+++ RECORDS FOR THIS TASK +++
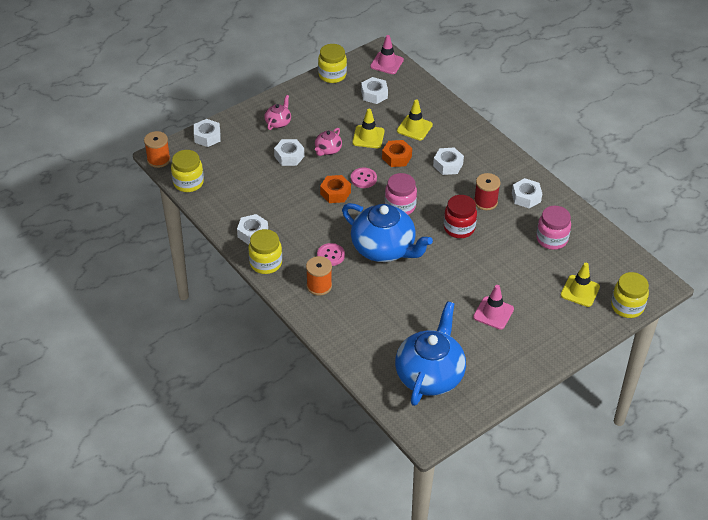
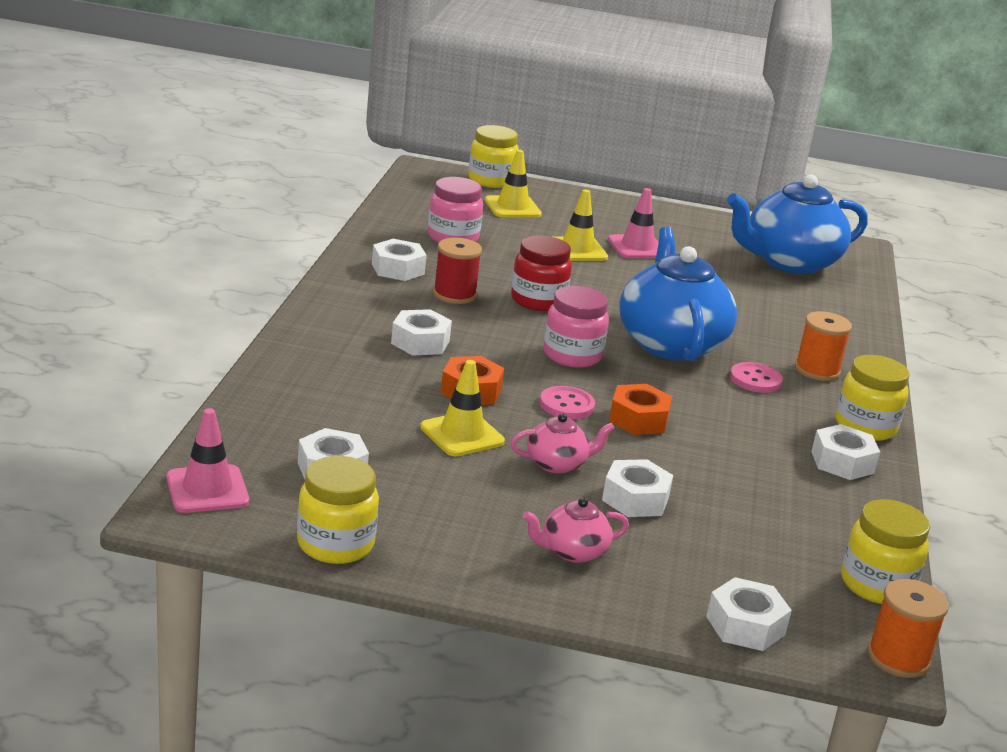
camera: 135 degrees left, 20 degrees down
(414, 128) = (371, 397): yellow traffic cone -> yellow traffic cone (577, 250)

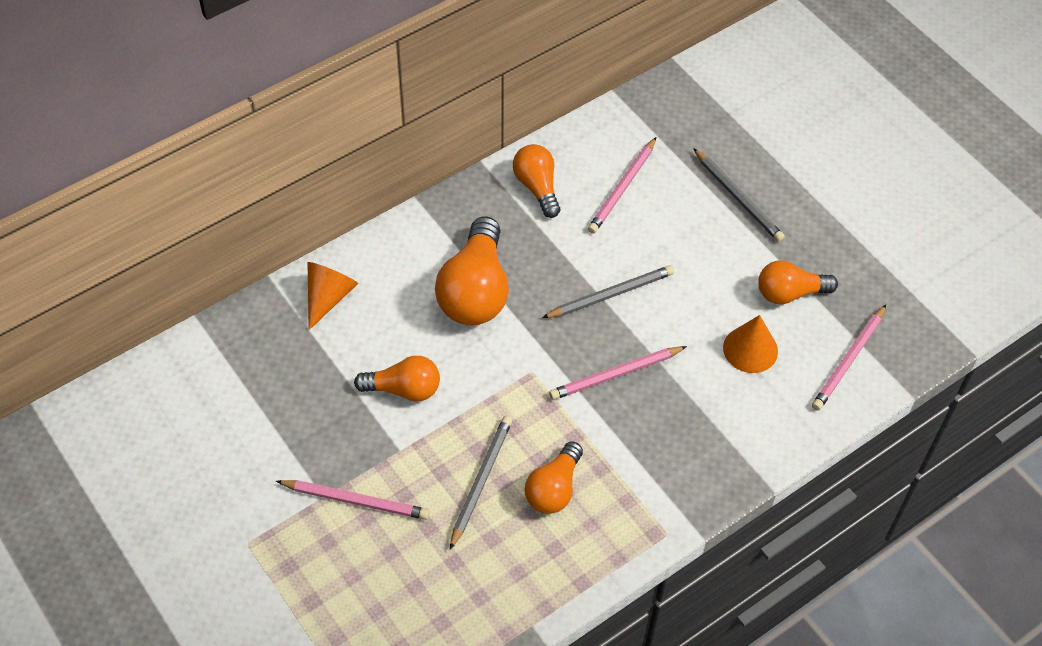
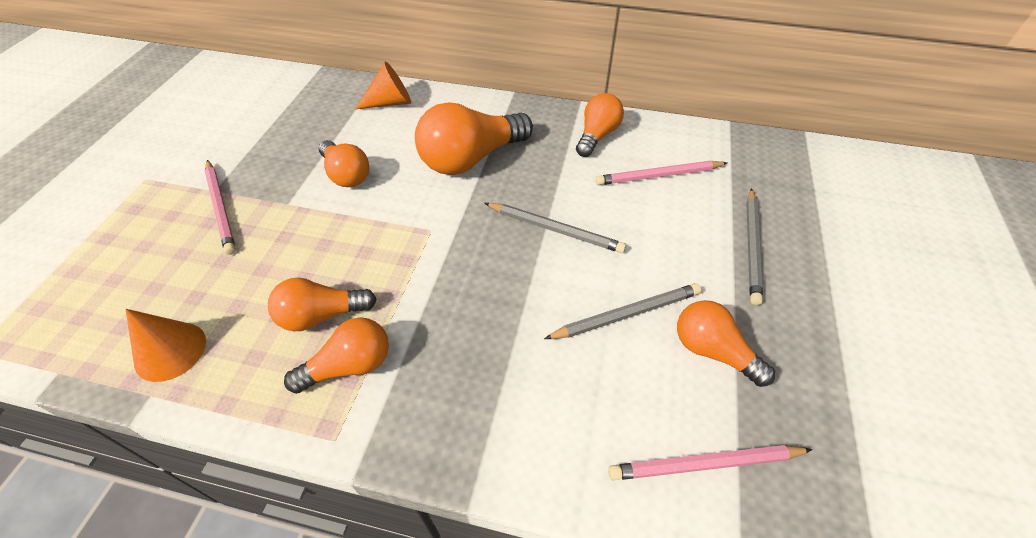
camera: 50 degrees right, 5 degrees down
(480, 481) = (293, 264): grey pencil -> grey pencil (626, 314)
(615, 375) = (480, 282): pink pencil -> none
(616, 495) = (349, 366): none -> orange light bulb
(750, 349) = (615, 363): orange cone -> orange cone (170, 351)

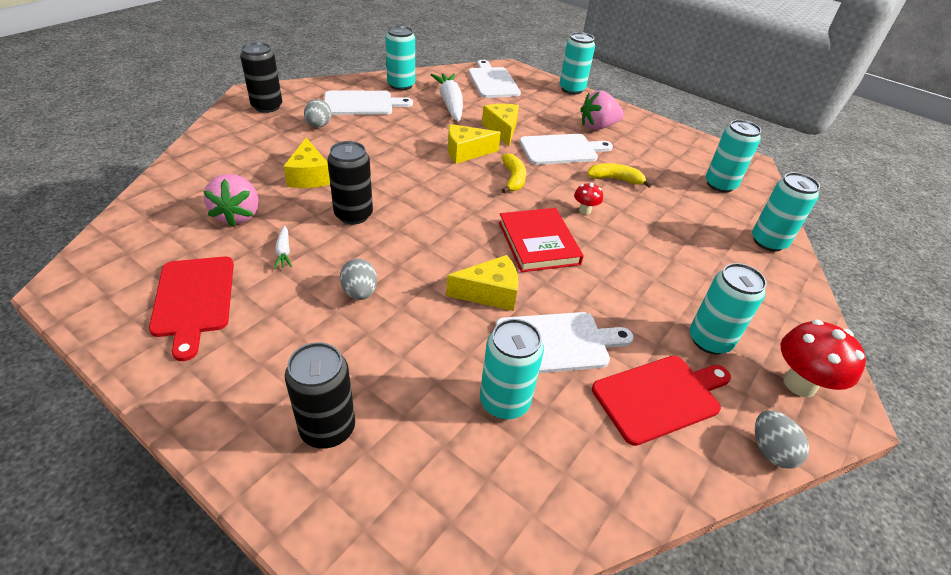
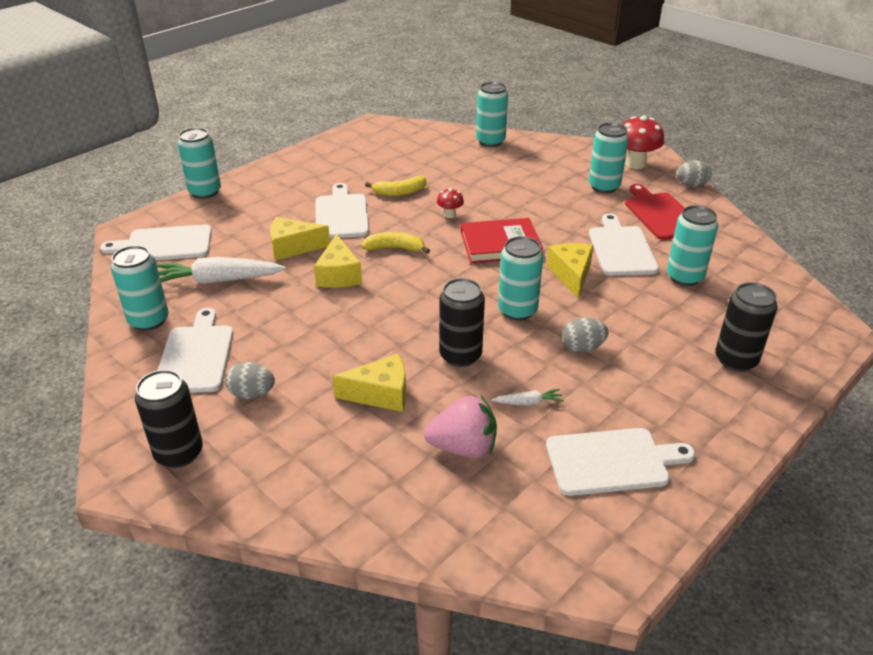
camera: 80 degrees left, 5 degrees down
(193, 299) = (612, 461): red cutting board -> white cutting board
(597, 127) = (297, 187): pink strawberry -> none
(615, 179) = (399, 192): yellow banana -> yellow banana turned 120 degrees counterclockwise
(720, 185) = (410, 144): turquoise can -> turquoise can (517, 310)

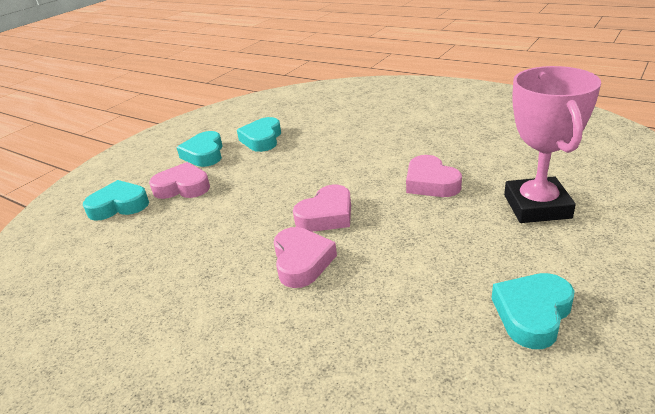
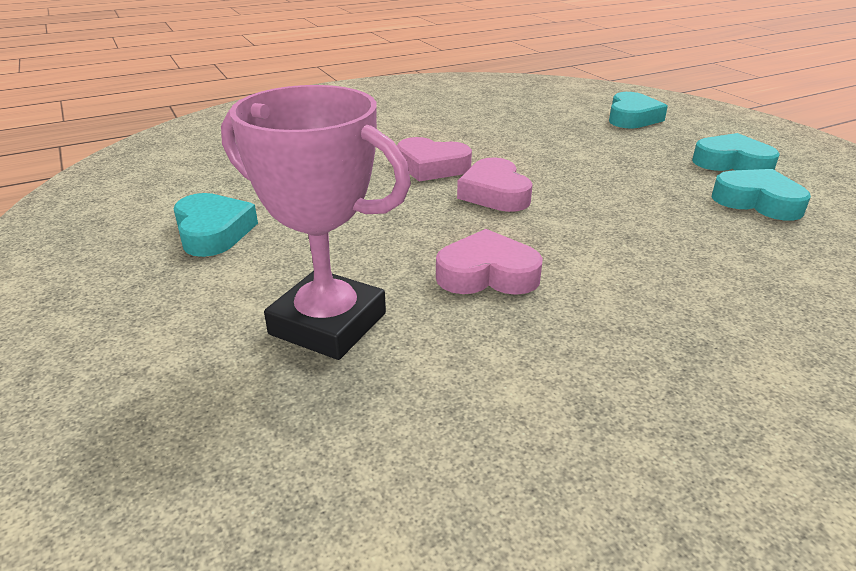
camera: 115 degrees right, 0 degrees up
(183, 187) = (645, 143): pink heart -> none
+++
▶ **EXERCISE GOAL**
Pictures are to be excluded; the records themselves are to be reproduced exactly.

▶ **WRITTEN SOLUTION**
camera: 135 degrees left, 20 degrees down
(414, 128) = (371, 397): yellow traffic cone -> yellow traffic cone (577, 250)

camera: 50 degrees right, 5 degrees down
(480, 481) = (293, 264): grey pencil -> grey pencil (626, 314)
(615, 375) = (480, 282): pink pencil -> none
(616, 495) = (349, 366): none -> orange light bulb
(750, 349) = (615, 363): orange cone -> orange cone (170, 351)

camera: 80 degrees left, 5 degrees down
(193, 299) = (612, 461): red cutting board -> white cutting board
(597, 127) = (297, 187): pink strawberry -> none
(615, 179) = (399, 192): yellow banana -> yellow banana turned 120 degrees counterclockwise
(720, 185) = (410, 144): turquoise can -> turquoise can (517, 310)

camera: 115 degrees right, 0 degrees up
(183, 187) = (645, 143): pink heart -> none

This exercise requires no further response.